* **Work to do**: Please give every line of the listing below as a numbered list, skipping any blank lines. Leave the pictures out of your answer.

* **Dataset records**:
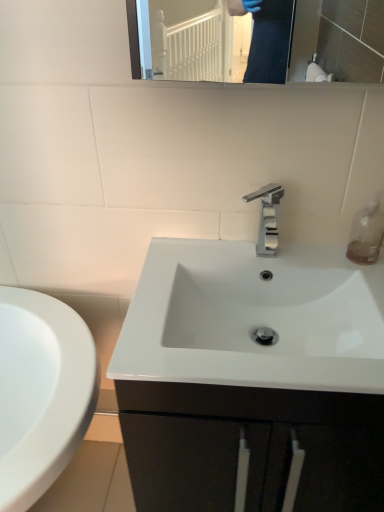
You are a GUI agent. You are given a task and a screenshot of the screen. Output one action in this format:
    pyautogui.click(x=<x>, y=<y>)
    Task: Click on the unoccupied region to the right of polished chrome faucet at center
    This screenshot has height=512, width=384.
    Given the screenshot: What is the action you would take?
    pyautogui.click(x=322, y=260)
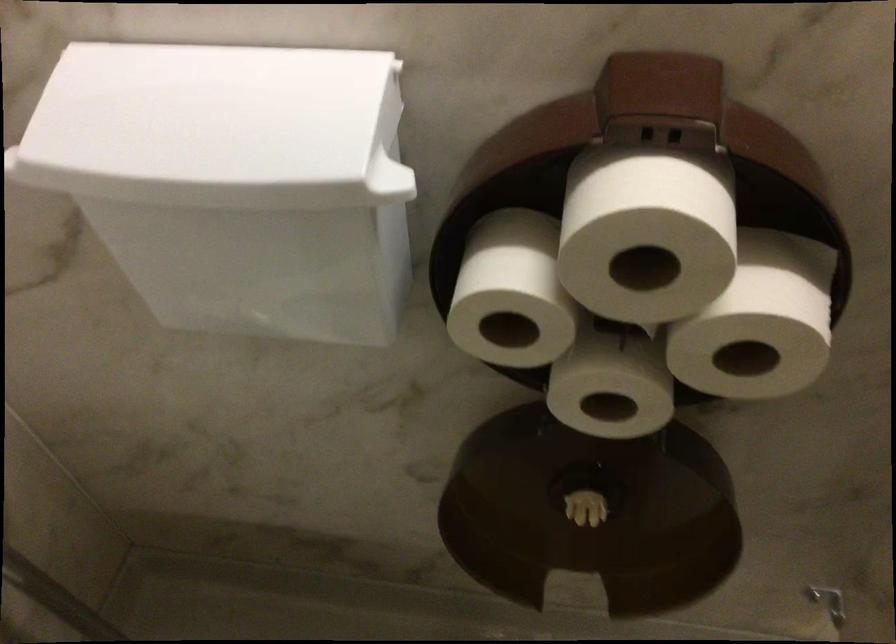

* **Solution to this exercise**:
1. You are a GUI agent. You are given a task and a screenshot of the screen. Output one action in this format:
2.     pyautogui.click(x=<x>, y=<y>)
3.     Task: Click on the unoccupied region to the right of polished chrome faucet at center
4.     This screenshot has height=512, width=384.
5.     Given the screenshot: What is the action you would take?
6.     pyautogui.click(x=322, y=260)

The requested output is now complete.